* [Synthetic shape transformation data]
━━━━━━━━━━━━━━━━

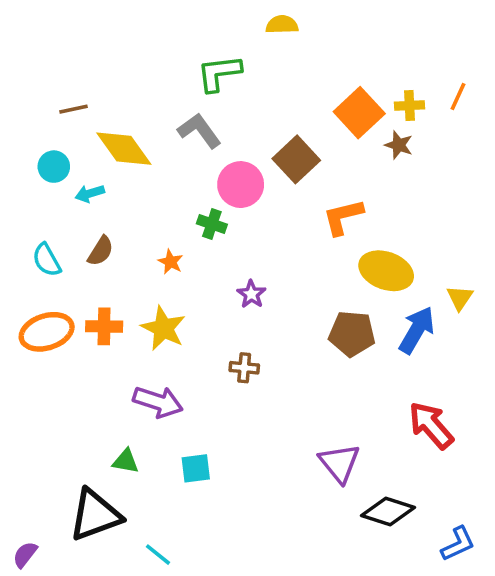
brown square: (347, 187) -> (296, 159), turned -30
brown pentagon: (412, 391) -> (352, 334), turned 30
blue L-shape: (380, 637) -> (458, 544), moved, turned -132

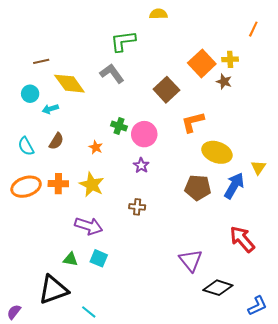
orange line: (458, 97) -> (253, 29), moved
pink circle: (241, 185) -> (144, 134), moved
cyan square: (196, 468) -> (99, 258), moved, turned 30

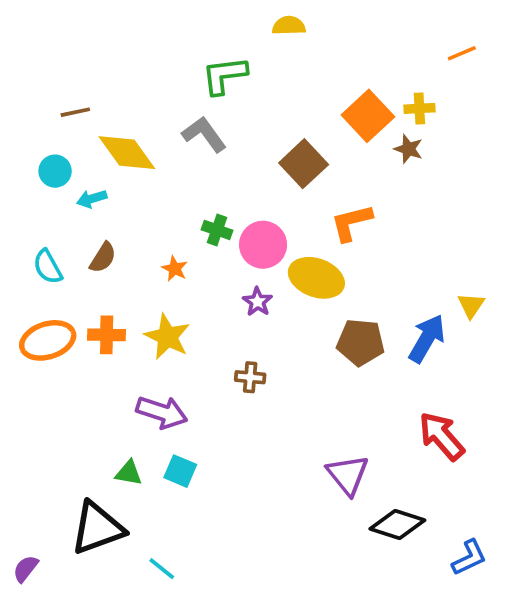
orange line: (253, 29) -> (462, 53), turned 42
yellow ellipse: (217, 152) -> (316, 278), moved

━━━━━━━━━━━━━━━━

* [Your task] Starting with the line that contains "cyan square: (196, 468)", repeat each line exactly through the last line of the data above, and nothing more; the pictures stay out.

* [Exercise solution]
cyan square: (196, 468) -> (99, 258), moved, turned 30

orange line: (253, 29) -> (462, 53), turned 42
yellow ellipse: (217, 152) -> (316, 278), moved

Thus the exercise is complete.